The task
The records below are to be quoted in full; please keep every word exact.

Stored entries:
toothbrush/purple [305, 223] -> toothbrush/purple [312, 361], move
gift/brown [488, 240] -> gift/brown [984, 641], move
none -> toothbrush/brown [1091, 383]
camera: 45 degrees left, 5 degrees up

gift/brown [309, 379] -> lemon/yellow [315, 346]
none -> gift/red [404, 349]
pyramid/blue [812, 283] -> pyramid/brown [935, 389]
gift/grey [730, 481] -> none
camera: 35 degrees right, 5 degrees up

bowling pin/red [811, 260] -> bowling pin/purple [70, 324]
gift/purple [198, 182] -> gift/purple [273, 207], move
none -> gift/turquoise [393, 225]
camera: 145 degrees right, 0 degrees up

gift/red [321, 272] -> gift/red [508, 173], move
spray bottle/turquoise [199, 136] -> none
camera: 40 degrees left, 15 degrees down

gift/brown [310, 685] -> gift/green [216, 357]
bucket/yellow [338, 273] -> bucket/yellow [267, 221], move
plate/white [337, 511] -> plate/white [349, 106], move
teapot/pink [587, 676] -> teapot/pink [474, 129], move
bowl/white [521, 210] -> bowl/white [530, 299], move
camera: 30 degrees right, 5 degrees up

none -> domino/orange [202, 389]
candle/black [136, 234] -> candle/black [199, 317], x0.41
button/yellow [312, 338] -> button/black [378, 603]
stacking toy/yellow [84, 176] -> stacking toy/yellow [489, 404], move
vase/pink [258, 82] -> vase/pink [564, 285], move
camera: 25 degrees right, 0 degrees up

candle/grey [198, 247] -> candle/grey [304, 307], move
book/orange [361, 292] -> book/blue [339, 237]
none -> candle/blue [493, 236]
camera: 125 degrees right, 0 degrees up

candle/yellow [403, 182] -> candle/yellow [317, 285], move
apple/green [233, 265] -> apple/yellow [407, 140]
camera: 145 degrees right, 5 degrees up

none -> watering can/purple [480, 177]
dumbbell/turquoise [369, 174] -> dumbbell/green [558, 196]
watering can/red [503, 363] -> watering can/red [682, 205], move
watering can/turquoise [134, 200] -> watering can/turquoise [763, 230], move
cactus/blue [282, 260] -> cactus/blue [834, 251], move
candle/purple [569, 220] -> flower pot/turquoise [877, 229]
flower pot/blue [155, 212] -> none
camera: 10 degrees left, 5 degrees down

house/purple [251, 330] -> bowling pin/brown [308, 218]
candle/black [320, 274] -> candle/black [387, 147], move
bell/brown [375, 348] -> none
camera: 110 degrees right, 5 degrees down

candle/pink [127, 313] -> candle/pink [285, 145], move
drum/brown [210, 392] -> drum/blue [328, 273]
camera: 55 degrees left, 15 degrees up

Reply
toothbrush/purple [305, 223] -> toothbrush/purple [312, 361], move
gift/brown [488, 240] -> gift/brown [984, 641], move
none -> toothbrush/brown [1091, 383]
camera: 45 degrees left, 5 degrees up

gift/brown [309, 379] -> lemon/yellow [315, 346]
none -> gift/red [404, 349]
pyramid/blue [812, 283] -> pyramid/brown [935, 389]
gift/grey [730, 481] -> none
camera: 35 degrees right, 5 degrees up

bowling pin/red [811, 260] -> bowling pin/purple [70, 324]
gift/purple [198, 182] -> gift/purple [273, 207], move
none -> gift/turquoise [393, 225]
camera: 145 degrees right, 0 degrees up

gift/red [321, 272] -> gift/red [508, 173], move
spray bottle/turquoise [199, 136] -> none
camera: 40 degrees left, 15 degrees down

gift/brown [310, 685] -> gift/green [216, 357]
bucket/yellow [338, 273] -> bucket/yellow [267, 221], move
plate/white [337, 511] -> plate/white [349, 106], move
teapot/pink [587, 676] -> teapot/pink [474, 129], move
bowl/white [521, 210] -> bowl/white [530, 299], move
camera: 30 degrees right, 5 degrees up

none -> domino/orange [202, 389]
candle/black [136, 234] -> candle/black [199, 317], x0.41
button/yellow [312, 338] -> button/black [378, 603]
stacking toy/yellow [84, 176] -> stacking toy/yellow [489, 404], move
vase/pink [258, 82] -> vase/pink [564, 285], move
camera: 25 degrees right, 0 degrees up

candle/grey [198, 247] -> candle/grey [304, 307], move
book/orange [361, 292] -> book/blue [339, 237]
none -> candle/blue [493, 236]
camera: 125 degrees right, 0 degrees up

candle/yellow [403, 182] -> candle/yellow [317, 285], move
apple/green [233, 265] -> apple/yellow [407, 140]
camera: 145 degrees right, 5 degrees up

none -> watering can/purple [480, 177]
dumbbell/turquoise [369, 174] -> dumbbell/green [558, 196]
watering can/red [503, 363] -> watering can/red [682, 205], move
watering can/turquoise [134, 200] -> watering can/turquoise [763, 230], move
cactus/blue [282, 260] -> cactus/blue [834, 251], move
candle/purple [569, 220] -> flower pot/turquoise [877, 229]
flower pot/blue [155, 212] -> none
camera: 10 degrees left, 5 degrees down

house/purple [251, 330] -> bowling pin/brown [308, 218]
candle/black [320, 274] -> candle/black [387, 147], move
bell/brown [375, 348] -> none
camera: 110 degrees right, 5 degrees down

candle/pink [127, 313] -> candle/pink [285, 145], move
drum/brown [210, 392] -> drum/blue [328, 273]
camera: 55 degrees left, 15 degrees up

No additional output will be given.